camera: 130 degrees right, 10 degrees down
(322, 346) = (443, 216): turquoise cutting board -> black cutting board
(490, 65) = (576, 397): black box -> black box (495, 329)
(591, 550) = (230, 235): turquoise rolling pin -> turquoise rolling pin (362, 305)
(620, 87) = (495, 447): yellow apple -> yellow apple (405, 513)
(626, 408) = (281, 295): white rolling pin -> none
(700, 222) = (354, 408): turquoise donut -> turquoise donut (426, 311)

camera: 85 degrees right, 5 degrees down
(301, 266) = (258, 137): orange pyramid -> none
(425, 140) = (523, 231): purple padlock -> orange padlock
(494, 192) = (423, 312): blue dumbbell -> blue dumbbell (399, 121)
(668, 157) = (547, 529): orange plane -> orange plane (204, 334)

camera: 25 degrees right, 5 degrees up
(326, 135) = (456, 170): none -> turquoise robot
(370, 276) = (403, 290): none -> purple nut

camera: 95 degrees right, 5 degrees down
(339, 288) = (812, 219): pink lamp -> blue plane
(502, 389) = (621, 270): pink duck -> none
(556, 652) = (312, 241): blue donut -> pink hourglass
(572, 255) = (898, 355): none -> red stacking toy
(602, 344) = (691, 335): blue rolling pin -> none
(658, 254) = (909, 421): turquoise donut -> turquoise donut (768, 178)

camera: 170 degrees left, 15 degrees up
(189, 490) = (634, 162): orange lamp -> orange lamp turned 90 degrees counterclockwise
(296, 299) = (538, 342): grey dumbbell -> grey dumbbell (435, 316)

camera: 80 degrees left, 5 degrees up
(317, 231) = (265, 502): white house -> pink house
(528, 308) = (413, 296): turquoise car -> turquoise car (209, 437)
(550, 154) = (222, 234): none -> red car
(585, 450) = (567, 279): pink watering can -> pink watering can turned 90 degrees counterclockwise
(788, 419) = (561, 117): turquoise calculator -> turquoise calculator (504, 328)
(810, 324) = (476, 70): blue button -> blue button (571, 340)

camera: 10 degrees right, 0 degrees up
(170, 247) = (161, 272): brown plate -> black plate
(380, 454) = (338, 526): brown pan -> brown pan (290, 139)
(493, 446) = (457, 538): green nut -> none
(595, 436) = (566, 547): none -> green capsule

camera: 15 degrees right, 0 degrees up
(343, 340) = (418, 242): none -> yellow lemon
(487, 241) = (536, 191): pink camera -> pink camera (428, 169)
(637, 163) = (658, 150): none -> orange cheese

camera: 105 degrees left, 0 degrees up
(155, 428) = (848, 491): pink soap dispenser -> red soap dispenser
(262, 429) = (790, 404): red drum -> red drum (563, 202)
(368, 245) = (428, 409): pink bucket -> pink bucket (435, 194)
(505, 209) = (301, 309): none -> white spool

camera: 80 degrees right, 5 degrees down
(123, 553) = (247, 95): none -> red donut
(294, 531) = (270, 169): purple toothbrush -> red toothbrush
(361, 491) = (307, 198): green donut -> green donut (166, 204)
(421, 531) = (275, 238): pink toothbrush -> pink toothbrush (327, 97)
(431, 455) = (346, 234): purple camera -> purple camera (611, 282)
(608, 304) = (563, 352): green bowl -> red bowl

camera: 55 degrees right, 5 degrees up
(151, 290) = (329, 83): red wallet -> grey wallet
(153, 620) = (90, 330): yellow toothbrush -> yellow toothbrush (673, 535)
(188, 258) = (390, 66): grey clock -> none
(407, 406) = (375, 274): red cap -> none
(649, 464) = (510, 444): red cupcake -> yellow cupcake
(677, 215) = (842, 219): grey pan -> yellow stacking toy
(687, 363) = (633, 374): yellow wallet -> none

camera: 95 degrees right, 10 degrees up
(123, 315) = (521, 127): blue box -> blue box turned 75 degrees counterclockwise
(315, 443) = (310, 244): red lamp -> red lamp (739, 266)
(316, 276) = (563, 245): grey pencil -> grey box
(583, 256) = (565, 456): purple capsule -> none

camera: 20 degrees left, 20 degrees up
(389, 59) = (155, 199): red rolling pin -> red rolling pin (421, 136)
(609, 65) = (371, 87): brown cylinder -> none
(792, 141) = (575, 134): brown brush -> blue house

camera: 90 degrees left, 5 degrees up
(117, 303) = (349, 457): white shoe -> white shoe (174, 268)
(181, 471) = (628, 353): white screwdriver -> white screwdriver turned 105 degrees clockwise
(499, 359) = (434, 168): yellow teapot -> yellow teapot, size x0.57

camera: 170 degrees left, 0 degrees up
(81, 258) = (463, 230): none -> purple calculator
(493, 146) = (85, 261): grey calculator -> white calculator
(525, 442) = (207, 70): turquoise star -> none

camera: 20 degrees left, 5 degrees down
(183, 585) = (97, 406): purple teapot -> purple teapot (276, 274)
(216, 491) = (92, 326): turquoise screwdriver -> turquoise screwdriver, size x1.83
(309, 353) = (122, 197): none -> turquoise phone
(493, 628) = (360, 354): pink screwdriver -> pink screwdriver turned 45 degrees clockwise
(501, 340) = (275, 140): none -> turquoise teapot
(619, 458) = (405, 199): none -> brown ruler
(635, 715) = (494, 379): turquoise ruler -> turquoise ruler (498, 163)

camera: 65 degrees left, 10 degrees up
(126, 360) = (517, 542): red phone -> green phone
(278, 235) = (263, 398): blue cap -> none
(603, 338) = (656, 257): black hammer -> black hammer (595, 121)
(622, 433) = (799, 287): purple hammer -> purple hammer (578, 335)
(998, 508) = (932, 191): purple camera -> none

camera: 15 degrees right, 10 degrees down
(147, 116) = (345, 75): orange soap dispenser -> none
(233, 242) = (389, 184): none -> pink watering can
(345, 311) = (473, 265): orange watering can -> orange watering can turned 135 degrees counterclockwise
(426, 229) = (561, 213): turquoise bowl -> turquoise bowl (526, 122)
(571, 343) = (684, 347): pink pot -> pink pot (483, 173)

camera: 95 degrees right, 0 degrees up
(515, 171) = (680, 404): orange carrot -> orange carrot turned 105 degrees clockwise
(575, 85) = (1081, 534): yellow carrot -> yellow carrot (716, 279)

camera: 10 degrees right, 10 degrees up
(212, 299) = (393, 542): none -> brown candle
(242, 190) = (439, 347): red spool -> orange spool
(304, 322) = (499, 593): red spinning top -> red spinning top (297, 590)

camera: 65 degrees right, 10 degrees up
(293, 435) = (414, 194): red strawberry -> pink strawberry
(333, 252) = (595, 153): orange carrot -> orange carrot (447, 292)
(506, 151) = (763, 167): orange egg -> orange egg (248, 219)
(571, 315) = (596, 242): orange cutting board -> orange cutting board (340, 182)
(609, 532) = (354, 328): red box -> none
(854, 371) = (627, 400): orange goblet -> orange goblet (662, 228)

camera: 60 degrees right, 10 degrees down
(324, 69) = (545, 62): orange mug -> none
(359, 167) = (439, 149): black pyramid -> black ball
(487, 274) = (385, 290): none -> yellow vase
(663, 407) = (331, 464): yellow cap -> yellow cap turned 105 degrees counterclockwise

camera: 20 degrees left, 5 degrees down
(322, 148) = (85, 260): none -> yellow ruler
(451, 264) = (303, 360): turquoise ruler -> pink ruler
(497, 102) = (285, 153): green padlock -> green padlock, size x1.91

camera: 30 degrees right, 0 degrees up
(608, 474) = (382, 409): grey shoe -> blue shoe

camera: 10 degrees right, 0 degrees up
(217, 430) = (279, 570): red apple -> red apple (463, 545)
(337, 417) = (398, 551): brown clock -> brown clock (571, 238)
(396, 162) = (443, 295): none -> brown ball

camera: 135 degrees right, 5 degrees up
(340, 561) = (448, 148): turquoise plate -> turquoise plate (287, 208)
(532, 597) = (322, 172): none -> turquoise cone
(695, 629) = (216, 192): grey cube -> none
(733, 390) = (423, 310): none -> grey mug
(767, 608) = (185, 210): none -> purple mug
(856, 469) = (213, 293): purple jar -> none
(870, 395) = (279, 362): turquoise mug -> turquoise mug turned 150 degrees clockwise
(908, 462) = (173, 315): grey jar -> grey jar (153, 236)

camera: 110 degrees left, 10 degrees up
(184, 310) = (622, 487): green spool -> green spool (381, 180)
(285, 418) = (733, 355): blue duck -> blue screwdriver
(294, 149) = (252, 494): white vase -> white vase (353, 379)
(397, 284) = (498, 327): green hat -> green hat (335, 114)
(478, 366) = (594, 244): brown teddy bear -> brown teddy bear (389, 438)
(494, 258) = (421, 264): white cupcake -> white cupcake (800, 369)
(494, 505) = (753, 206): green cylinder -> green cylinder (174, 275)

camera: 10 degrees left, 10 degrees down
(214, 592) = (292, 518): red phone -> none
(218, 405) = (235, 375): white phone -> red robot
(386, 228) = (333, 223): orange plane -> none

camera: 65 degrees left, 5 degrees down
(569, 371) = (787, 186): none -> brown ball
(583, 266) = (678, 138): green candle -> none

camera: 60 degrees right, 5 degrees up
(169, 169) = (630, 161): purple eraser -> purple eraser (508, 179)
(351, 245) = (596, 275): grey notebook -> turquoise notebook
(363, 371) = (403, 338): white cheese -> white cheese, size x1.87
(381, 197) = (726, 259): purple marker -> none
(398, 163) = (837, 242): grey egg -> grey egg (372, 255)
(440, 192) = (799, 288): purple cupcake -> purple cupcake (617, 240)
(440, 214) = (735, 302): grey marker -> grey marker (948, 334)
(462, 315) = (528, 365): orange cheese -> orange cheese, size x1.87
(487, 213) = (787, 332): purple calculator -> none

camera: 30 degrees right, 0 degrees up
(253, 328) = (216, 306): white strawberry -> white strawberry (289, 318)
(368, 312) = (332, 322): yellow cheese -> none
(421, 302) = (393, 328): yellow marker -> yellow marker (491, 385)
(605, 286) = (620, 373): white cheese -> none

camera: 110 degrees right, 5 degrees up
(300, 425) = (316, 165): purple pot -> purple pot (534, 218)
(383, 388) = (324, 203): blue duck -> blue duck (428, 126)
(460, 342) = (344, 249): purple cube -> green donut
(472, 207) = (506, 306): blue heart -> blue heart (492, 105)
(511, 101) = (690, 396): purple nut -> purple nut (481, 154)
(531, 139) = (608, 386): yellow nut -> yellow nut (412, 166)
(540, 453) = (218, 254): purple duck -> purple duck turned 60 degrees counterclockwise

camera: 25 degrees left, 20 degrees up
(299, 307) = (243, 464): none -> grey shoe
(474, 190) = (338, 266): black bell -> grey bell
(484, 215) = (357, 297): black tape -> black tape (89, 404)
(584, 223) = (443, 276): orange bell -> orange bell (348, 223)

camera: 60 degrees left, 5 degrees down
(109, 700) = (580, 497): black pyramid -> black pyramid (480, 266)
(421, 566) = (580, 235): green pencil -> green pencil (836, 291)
* * * *
● EXERCISE PROMPT:
Scan the material for the string "lamp". Copy each line where it appears.

● SOLUTION TO THE PROBLEM:
(339, 288) = (812, 219): pink lamp -> blue plane
(189, 490) = (634, 162): orange lamp -> orange lamp turned 90 degrees counterclockwise
(315, 443) = (310, 244): red lamp -> red lamp (739, 266)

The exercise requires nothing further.